[Entries contained in a dataset]
######
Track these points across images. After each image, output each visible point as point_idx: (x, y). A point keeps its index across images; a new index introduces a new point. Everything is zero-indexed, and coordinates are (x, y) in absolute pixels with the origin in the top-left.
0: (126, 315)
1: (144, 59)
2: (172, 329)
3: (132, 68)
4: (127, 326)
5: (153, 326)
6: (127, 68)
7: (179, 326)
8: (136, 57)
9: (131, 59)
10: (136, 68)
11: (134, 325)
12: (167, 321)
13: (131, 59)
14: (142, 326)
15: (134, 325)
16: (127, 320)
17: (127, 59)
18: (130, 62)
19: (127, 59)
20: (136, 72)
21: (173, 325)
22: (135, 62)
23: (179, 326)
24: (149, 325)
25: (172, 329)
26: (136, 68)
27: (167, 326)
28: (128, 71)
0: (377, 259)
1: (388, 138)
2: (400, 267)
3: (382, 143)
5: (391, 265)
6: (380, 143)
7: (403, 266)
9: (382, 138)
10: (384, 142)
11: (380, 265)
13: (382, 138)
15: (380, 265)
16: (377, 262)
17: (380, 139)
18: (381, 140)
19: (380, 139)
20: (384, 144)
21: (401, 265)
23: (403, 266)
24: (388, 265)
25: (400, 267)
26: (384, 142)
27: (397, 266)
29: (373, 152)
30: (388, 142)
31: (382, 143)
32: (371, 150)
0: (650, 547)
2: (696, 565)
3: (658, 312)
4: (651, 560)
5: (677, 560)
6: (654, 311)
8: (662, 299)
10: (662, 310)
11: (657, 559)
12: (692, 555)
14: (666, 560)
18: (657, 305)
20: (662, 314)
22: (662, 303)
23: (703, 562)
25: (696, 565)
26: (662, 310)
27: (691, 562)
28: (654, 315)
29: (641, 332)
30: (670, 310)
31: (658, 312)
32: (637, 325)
######
▸ TASK DETAILS: Rewrite the entries above, substituting "upper-left" for every occurrence of "top-left" and leaving all other text unchanged.

▸ RESPONSE FOR THIS EXERCISE:
Track these points across images. After each image, output each visible point as point_idx: (x, y). A point keeps its index across images; a new index introduces a new point. Everything is zero-indexed, and coordinates are (x, y) in absolute pixels with the origin in the upper-left.
0: (126, 315)
1: (144, 59)
2: (172, 329)
3: (132, 68)
4: (127, 326)
5: (153, 326)
6: (127, 68)
7: (179, 326)
8: (136, 57)
9: (131, 59)
10: (136, 68)
11: (134, 325)
12: (167, 321)
13: (131, 59)
14: (142, 326)
15: (134, 325)
16: (127, 320)
17: (127, 59)
18: (130, 62)
19: (127, 59)
20: (136, 72)
21: (173, 325)
22: (135, 62)
23: (179, 326)
24: (149, 325)
25: (172, 329)
26: (136, 68)
27: (167, 326)
28: (128, 71)
0: (377, 259)
1: (388, 138)
2: (400, 267)
3: (382, 143)
5: (391, 265)
6: (380, 143)
7: (403, 266)
9: (382, 138)
10: (384, 142)
11: (380, 265)
13: (382, 138)
15: (380, 265)
16: (377, 262)
17: (380, 139)
18: (381, 140)
19: (380, 139)
20: (384, 144)
21: (401, 265)
23: (403, 266)
24: (388, 265)
25: (400, 267)
26: (384, 142)
27: (397, 266)
29: (373, 152)
30: (388, 142)
31: (382, 143)
32: (371, 150)
0: (650, 547)
2: (696, 565)
3: (658, 312)
4: (651, 560)
5: (677, 560)
6: (654, 311)
8: (662, 299)
10: (662, 310)
11: (657, 559)
12: (692, 555)
14: (666, 560)
18: (657, 305)
20: (662, 314)
22: (662, 303)
23: (703, 562)
25: (696, 565)
26: (662, 310)
27: (691, 562)
28: (654, 315)
29: (641, 332)
30: (670, 310)
31: (658, 312)
32: (637, 325)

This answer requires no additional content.